Instructions for the task:
Each record here should be printed again exactly; please leave its pictures out.

Records provided:
== == ==
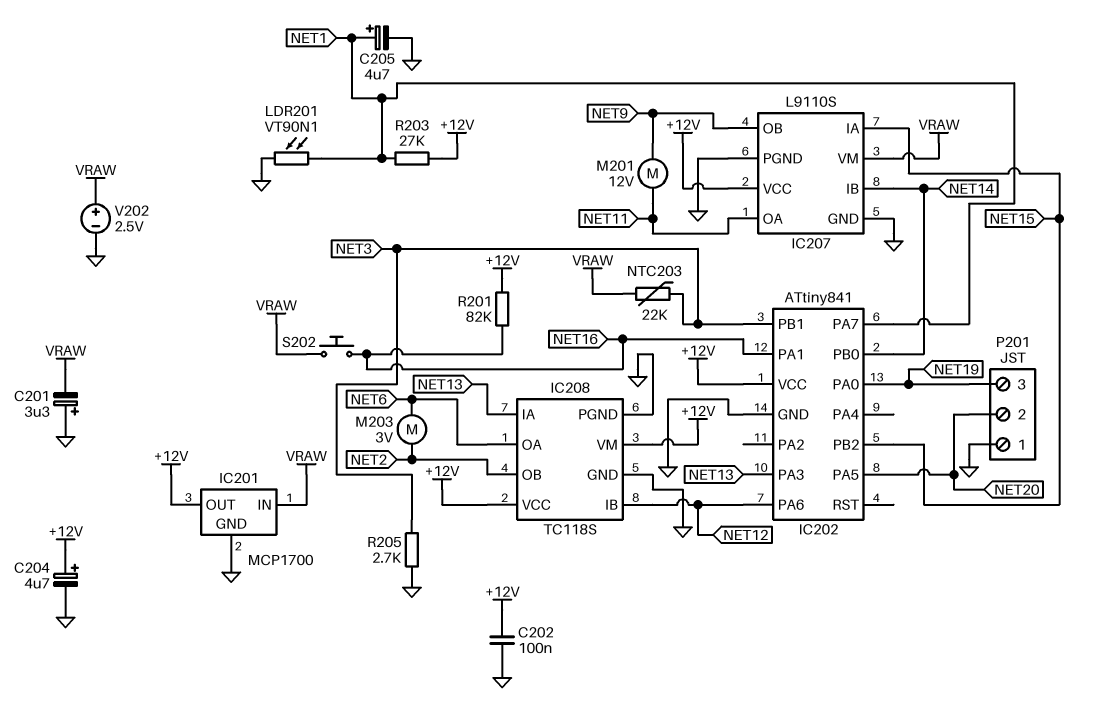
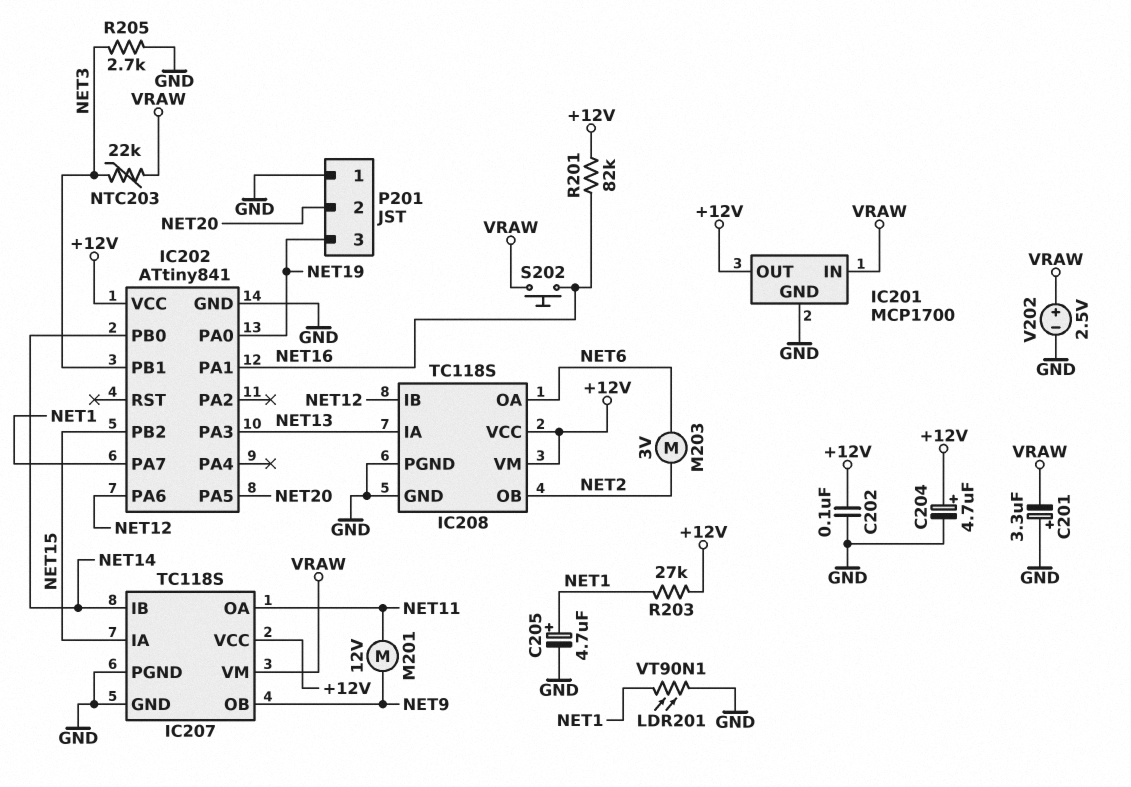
IC207: L9110S -> TC118S

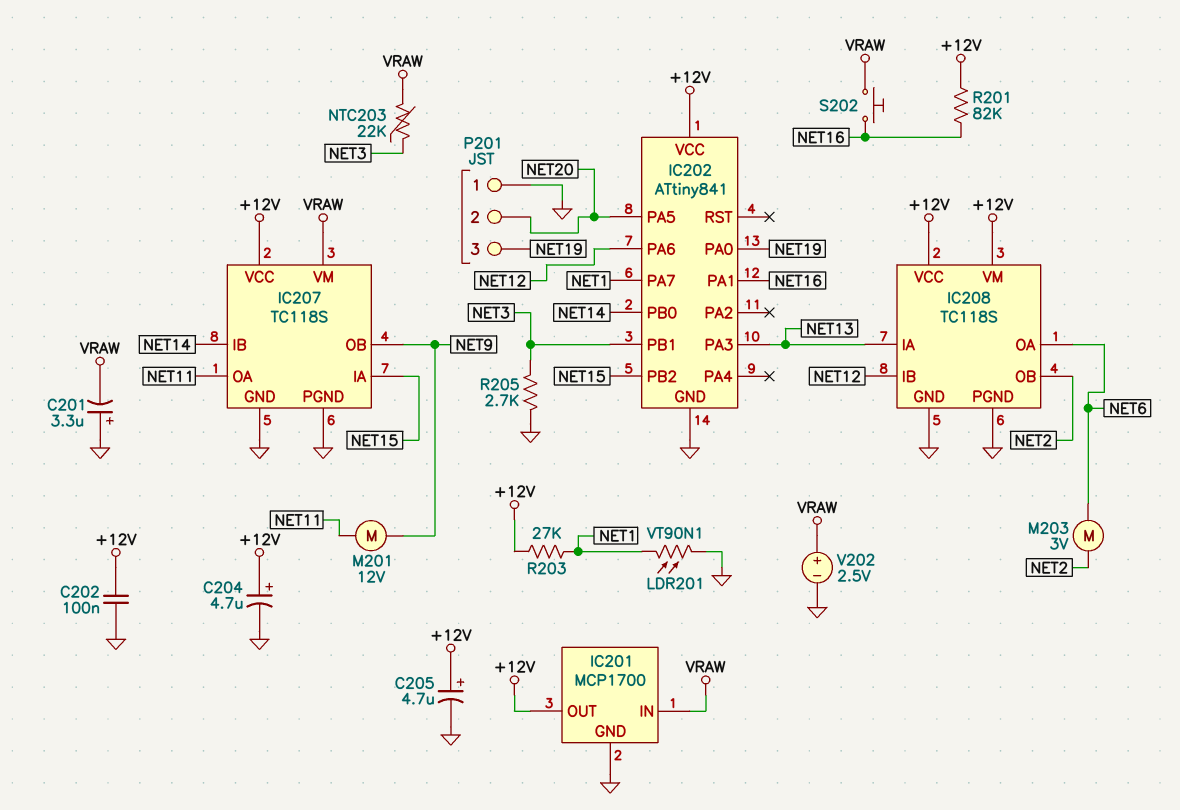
C205: 4.7uF (plus NET1, minus GND) -> 4.7uF (plus +12V, minus GND)

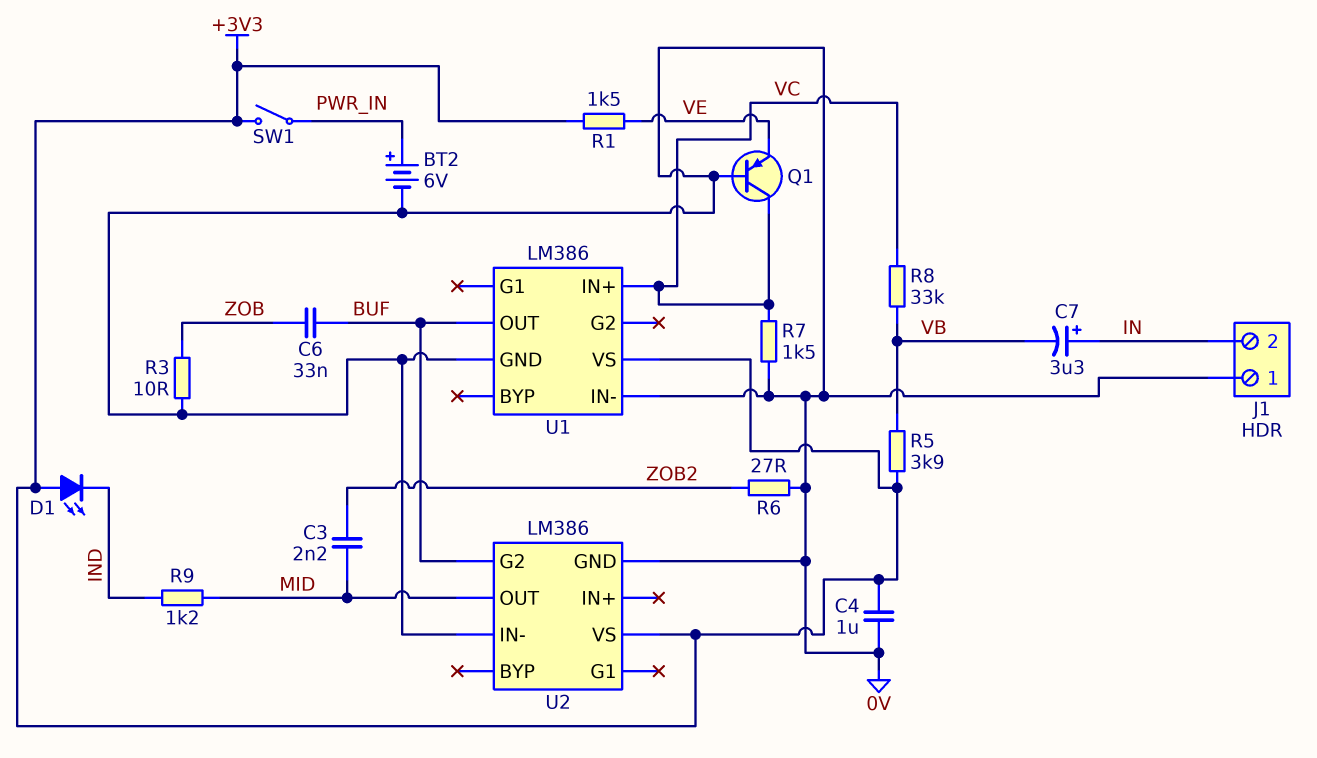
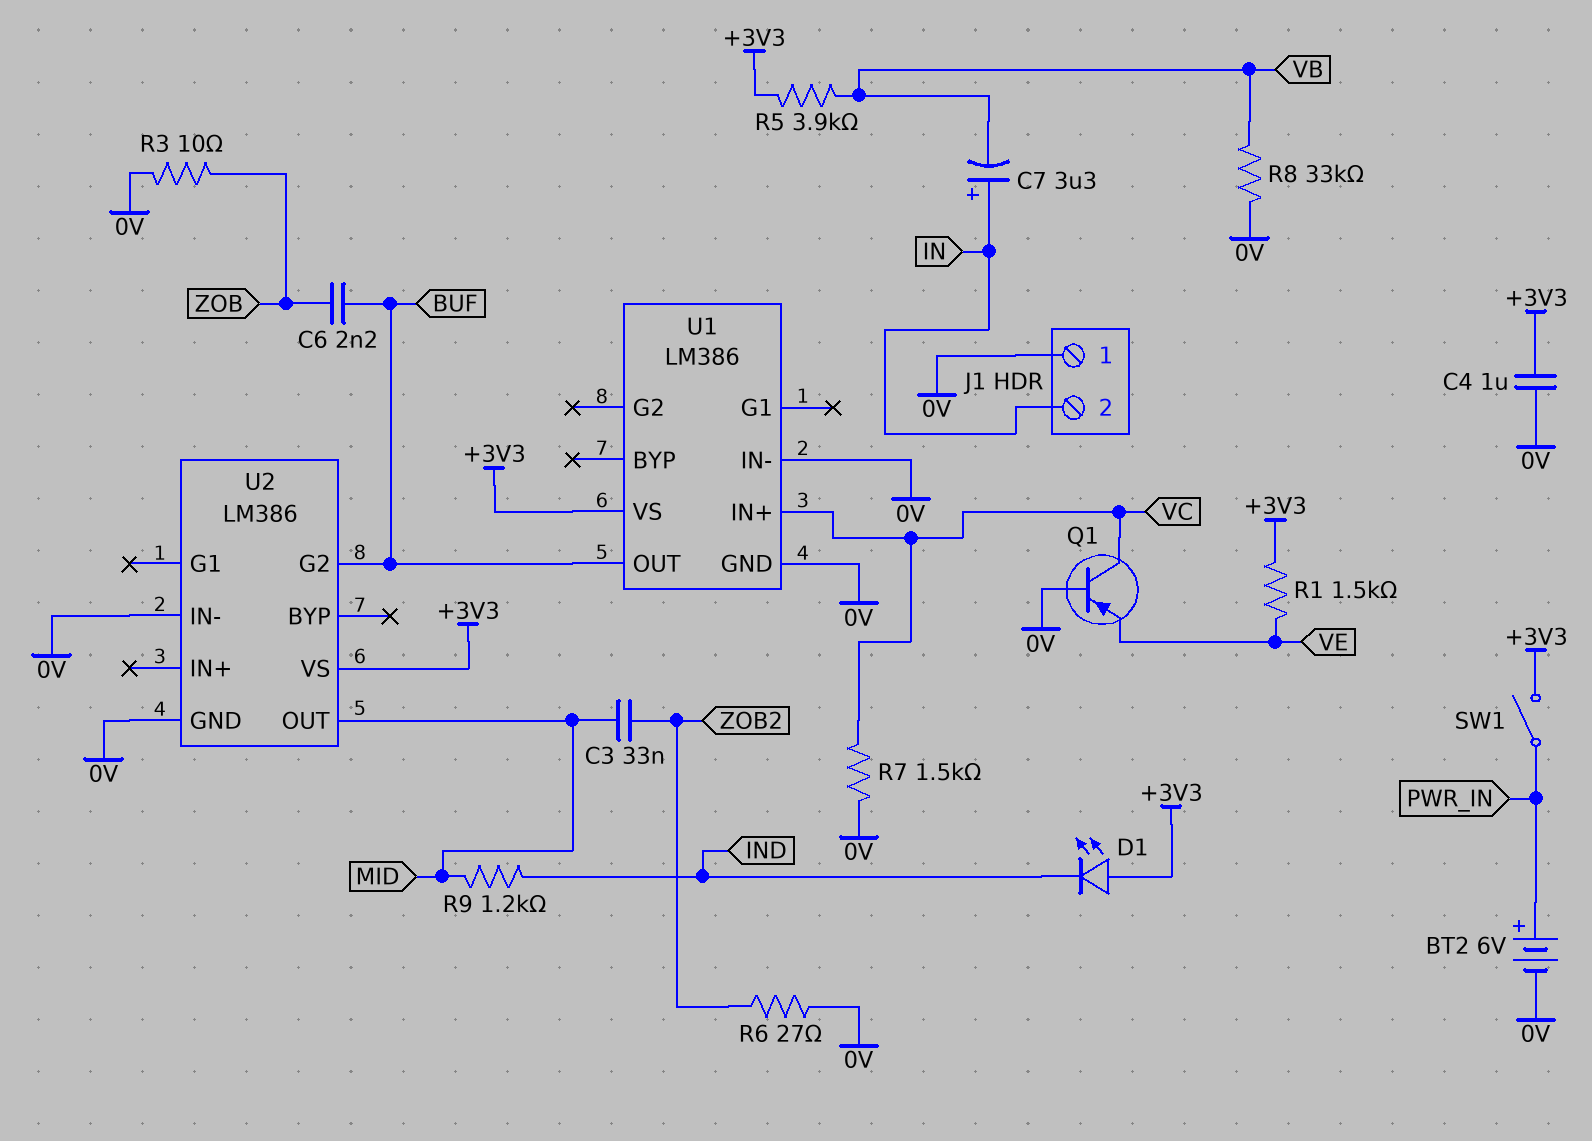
C3: 2.2nF (MID, ZOB2) -> 33nF (MID, ZOB2)
C6: 33nF (BUF, ZOB) -> 2.2nF (BUF, ZOB)
R8: 33k (VB, VC) -> 33k (0V, VB)

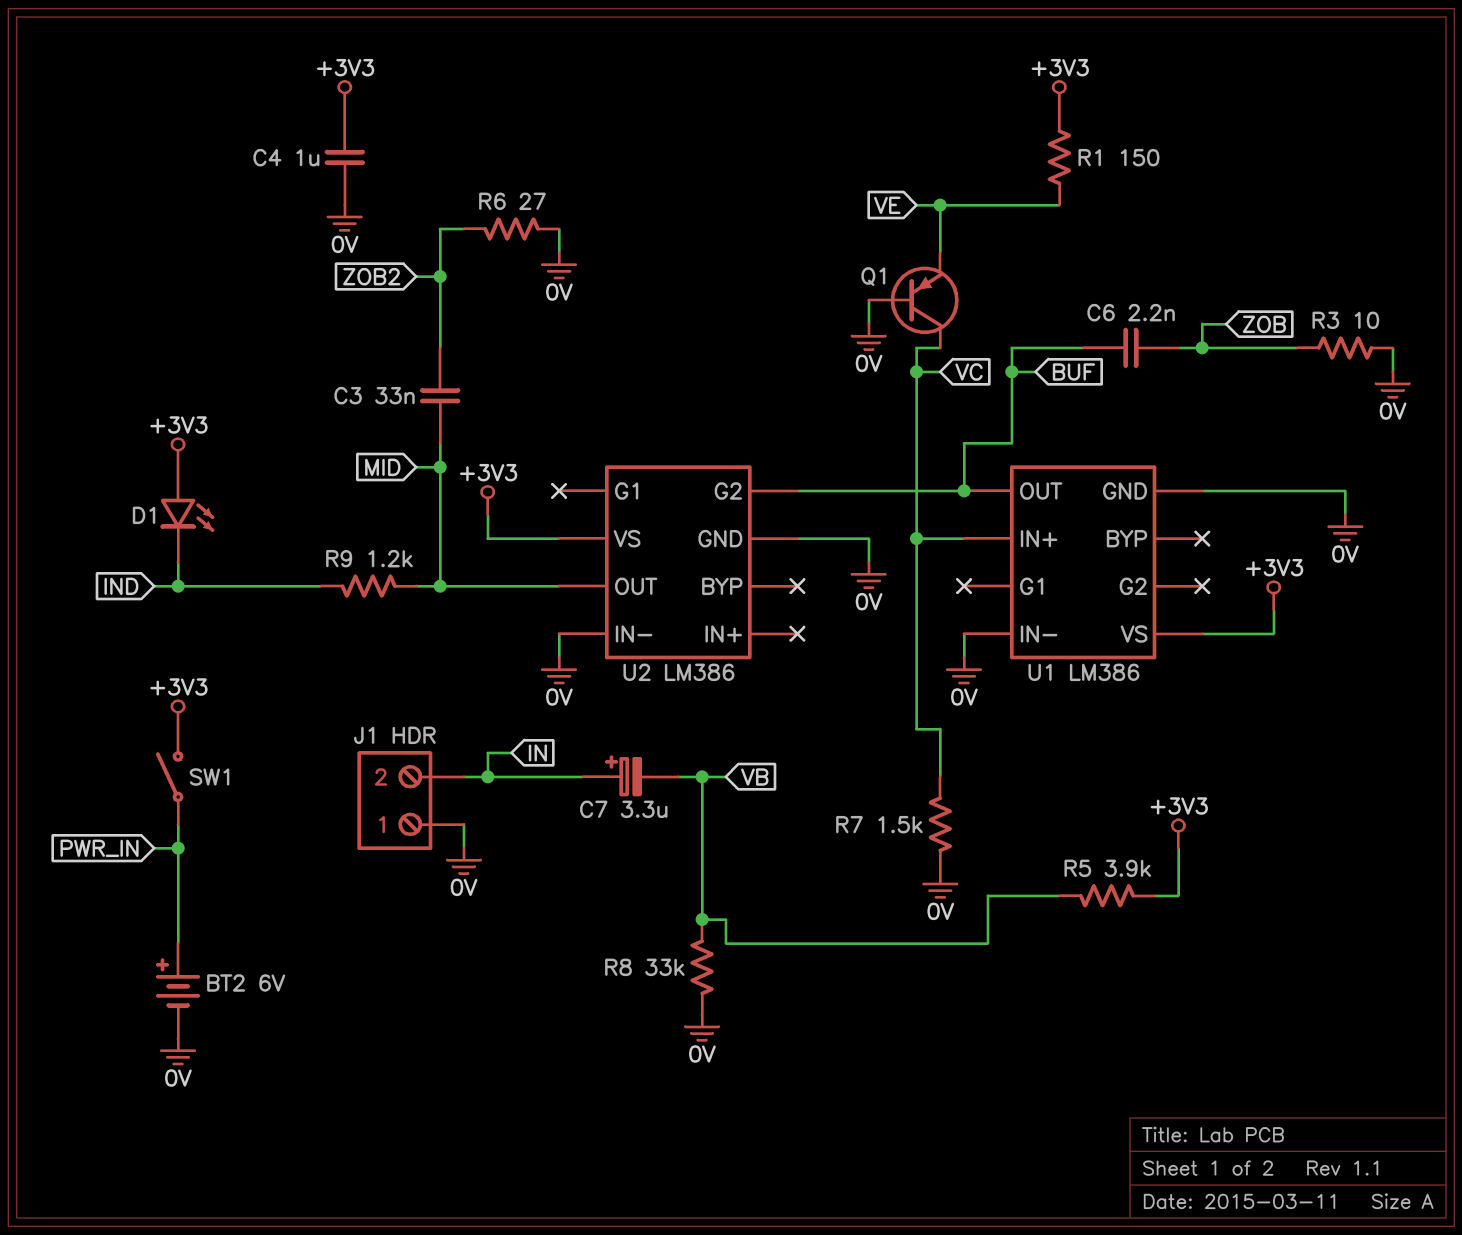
R1: 1.5k (+3V3, VE) -> 150 (+3V3, VE)

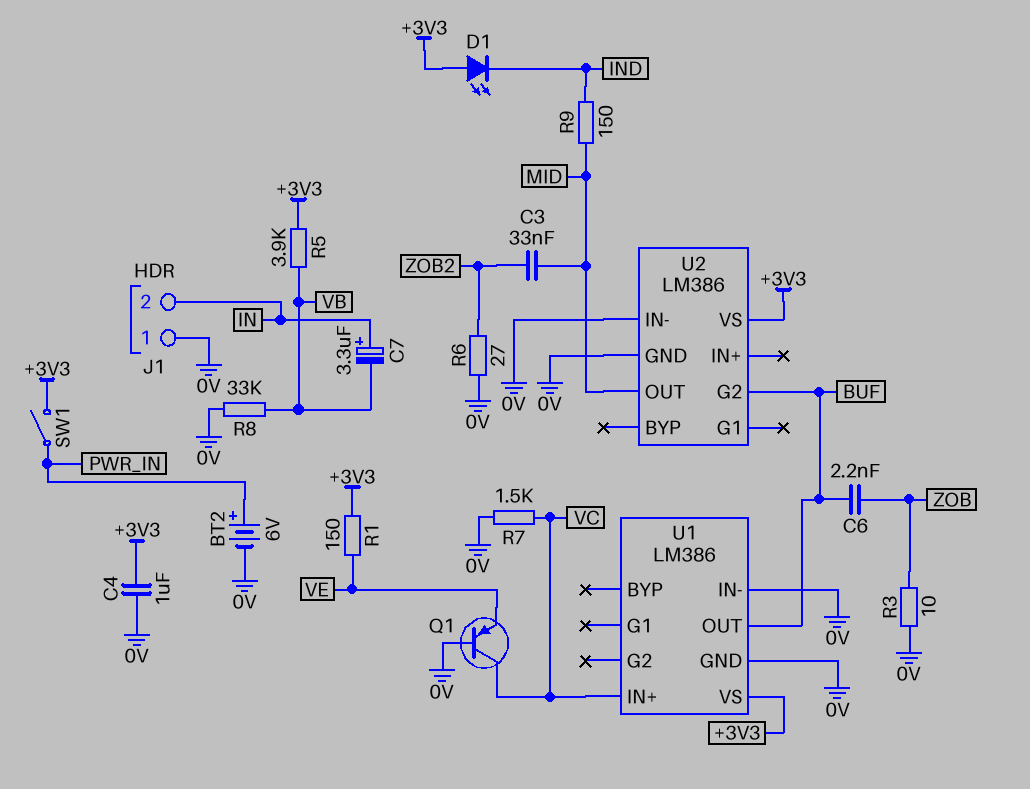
R9: 1.2k (IND, MID) -> 150 (IND, MID)

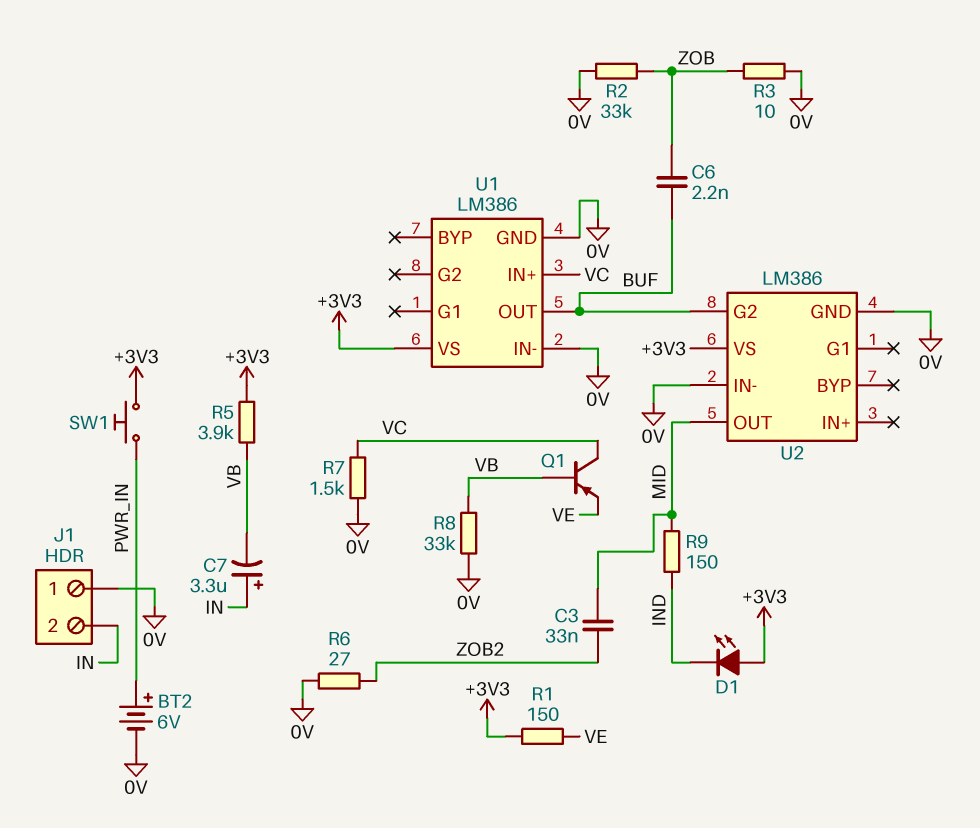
C4: 1uF (+3V3, 0V) -> none
Q1: PNP (B 0V, C VC, E VE) -> PNP (B VB, C VC, E VE)
R2: none -> 33k (0V, ZOB)
SW1: switch (+3V3, PWR_IN) -> button (+3V3, PWR_IN)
== == ==
Solution to this task:
IC207: L9110S -> TC118S

C205: 4.7uF (plus NET1, minus GND) -> 4.7uF (plus +12V, minus GND)

C3: 2.2nF (MID, ZOB2) -> 33nF (MID, ZOB2)
C6: 33nF (BUF, ZOB) -> 2.2nF (BUF, ZOB)
R8: 33k (VB, VC) -> 33k (0V, VB)

R1: 1.5k (+3V3, VE) -> 150 (+3V3, VE)

R9: 1.2k (IND, MID) -> 150 (IND, MID)

C4: 1uF (+3V3, 0V) -> none
Q1: PNP (B 0V, C VC, E VE) -> PNP (B VB, C VC, E VE)
R2: none -> 33k (0V, ZOB)
SW1: switch (+3V3, PWR_IN) -> button (+3V3, PWR_IN)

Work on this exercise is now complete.